== Data supplied ==
== Segment start ==
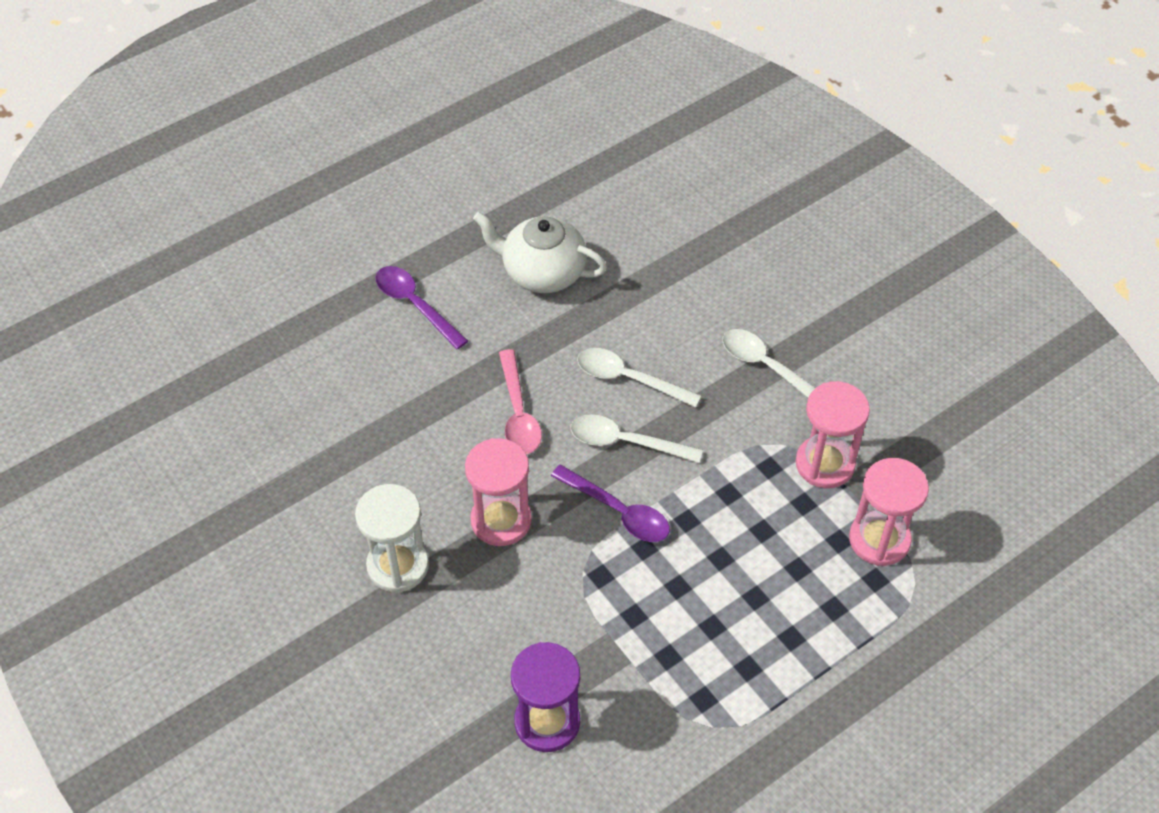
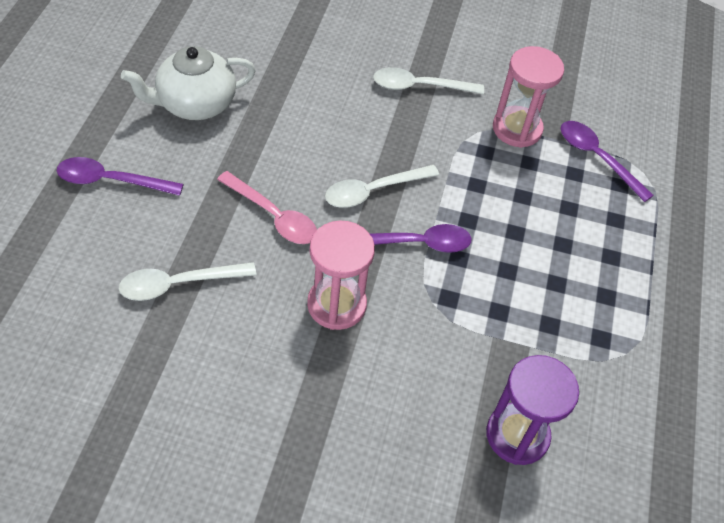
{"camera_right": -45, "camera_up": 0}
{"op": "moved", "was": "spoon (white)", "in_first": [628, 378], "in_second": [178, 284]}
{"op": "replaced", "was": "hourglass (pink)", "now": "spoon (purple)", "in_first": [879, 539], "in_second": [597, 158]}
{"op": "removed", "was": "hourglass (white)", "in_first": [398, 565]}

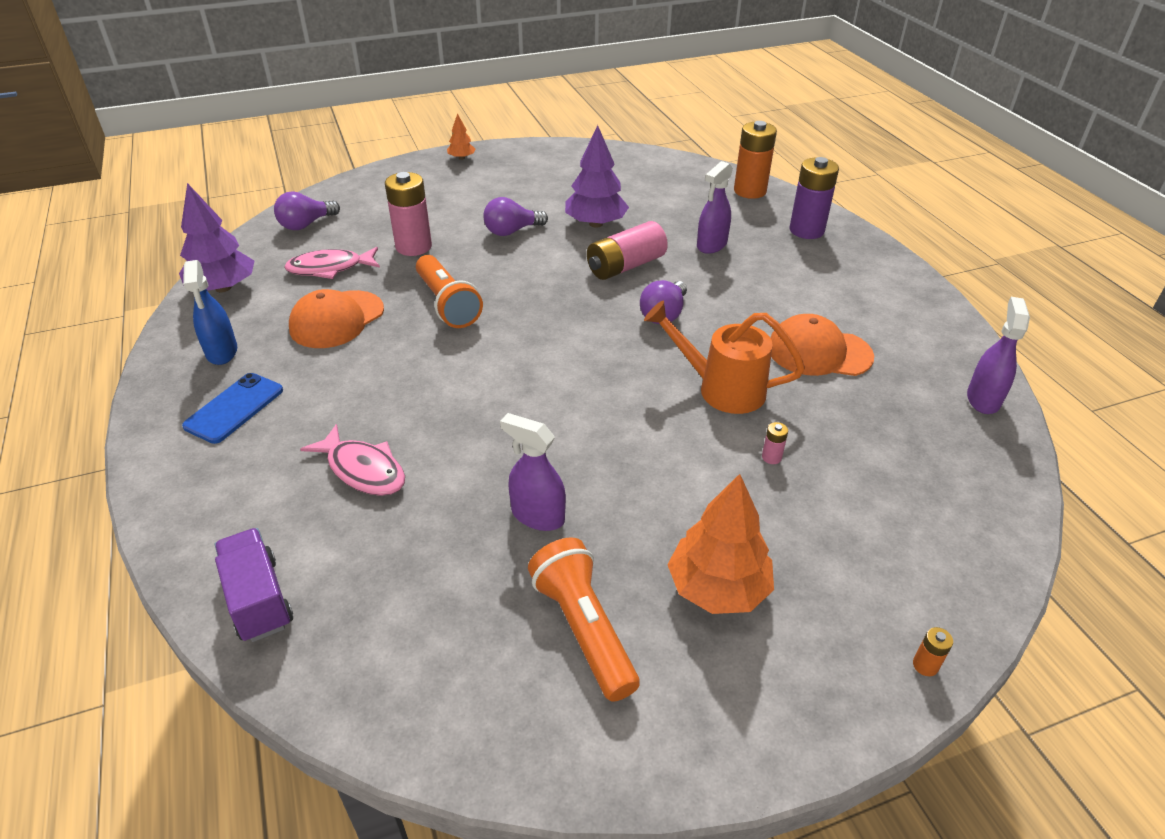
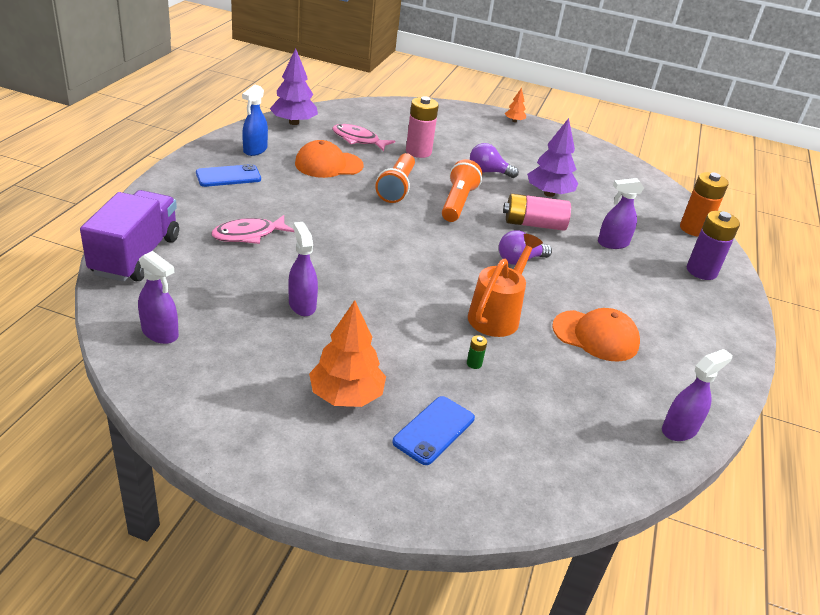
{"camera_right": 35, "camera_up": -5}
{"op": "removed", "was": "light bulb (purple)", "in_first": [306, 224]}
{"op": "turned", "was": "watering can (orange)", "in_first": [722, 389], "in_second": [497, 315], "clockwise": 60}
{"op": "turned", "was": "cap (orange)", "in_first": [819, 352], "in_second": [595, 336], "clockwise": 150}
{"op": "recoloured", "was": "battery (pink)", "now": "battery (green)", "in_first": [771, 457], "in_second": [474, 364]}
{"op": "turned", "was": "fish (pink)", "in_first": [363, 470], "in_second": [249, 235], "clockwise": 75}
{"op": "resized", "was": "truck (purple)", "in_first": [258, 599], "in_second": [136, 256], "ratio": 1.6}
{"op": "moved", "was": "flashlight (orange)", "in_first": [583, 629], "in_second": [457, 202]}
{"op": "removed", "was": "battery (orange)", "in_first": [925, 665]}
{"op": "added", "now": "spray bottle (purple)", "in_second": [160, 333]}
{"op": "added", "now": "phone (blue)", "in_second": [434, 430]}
== Segment end ==
== Segment start ==
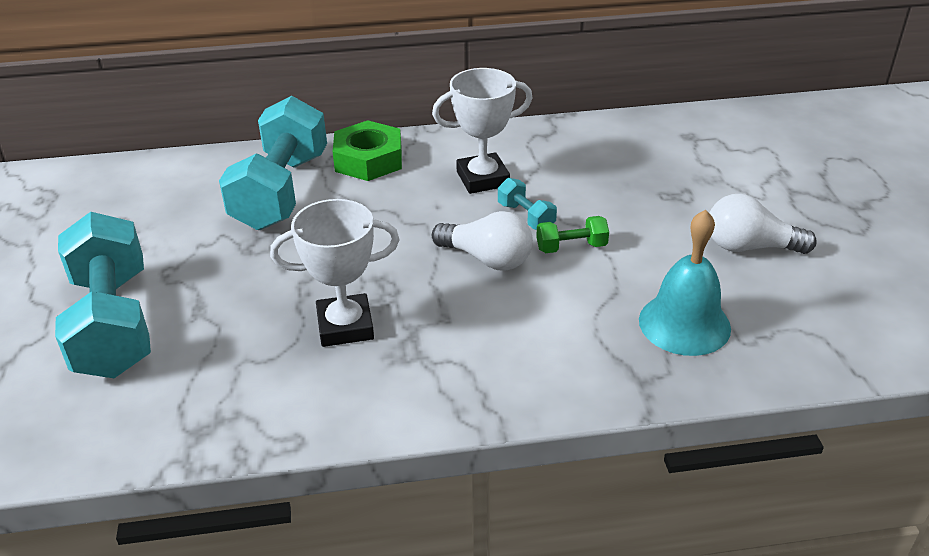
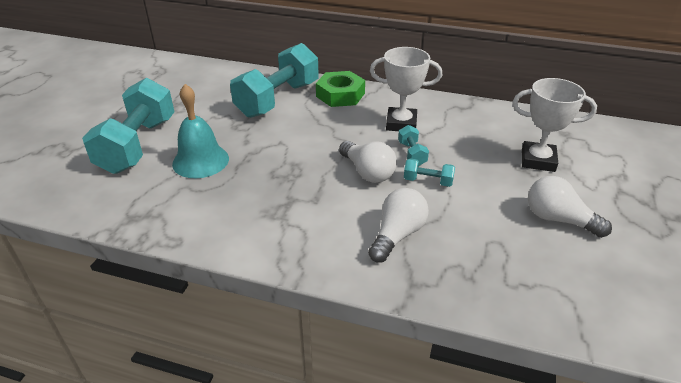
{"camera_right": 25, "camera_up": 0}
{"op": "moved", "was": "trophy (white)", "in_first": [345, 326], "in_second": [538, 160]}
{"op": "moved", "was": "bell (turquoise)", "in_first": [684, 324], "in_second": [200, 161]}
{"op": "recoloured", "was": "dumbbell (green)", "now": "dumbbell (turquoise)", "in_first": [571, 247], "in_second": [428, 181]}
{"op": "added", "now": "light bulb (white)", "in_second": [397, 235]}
== Segment end ==
== Segment start ==
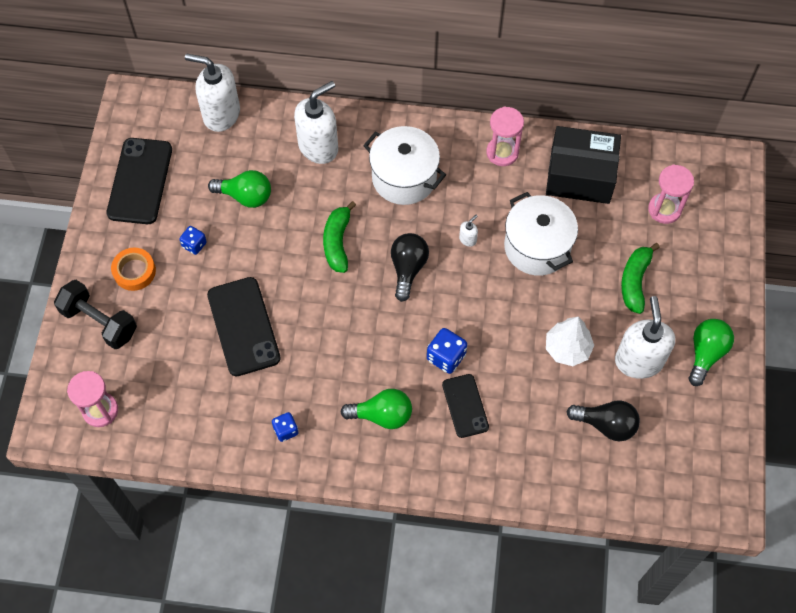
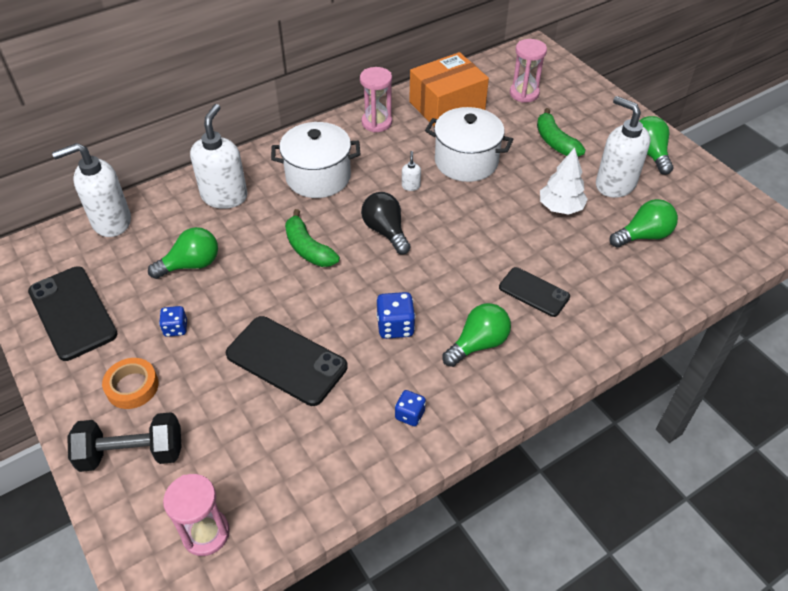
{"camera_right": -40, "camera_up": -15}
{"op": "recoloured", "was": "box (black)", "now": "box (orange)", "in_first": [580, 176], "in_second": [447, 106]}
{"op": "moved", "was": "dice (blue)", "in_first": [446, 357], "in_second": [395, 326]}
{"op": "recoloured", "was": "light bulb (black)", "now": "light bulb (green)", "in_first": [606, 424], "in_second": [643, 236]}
== Segment end ==
== Prompt ==
Every line that contains the string "spoon" should be copied from the records.

== Result of the exercise ==
{"op": "moved", "was": "spoon (white)", "in_first": [628, 378], "in_second": [178, 284]}
{"op": "replaced", "was": "hourglass (pink)", "now": "spoon (purple)", "in_first": [879, 539], "in_second": [597, 158]}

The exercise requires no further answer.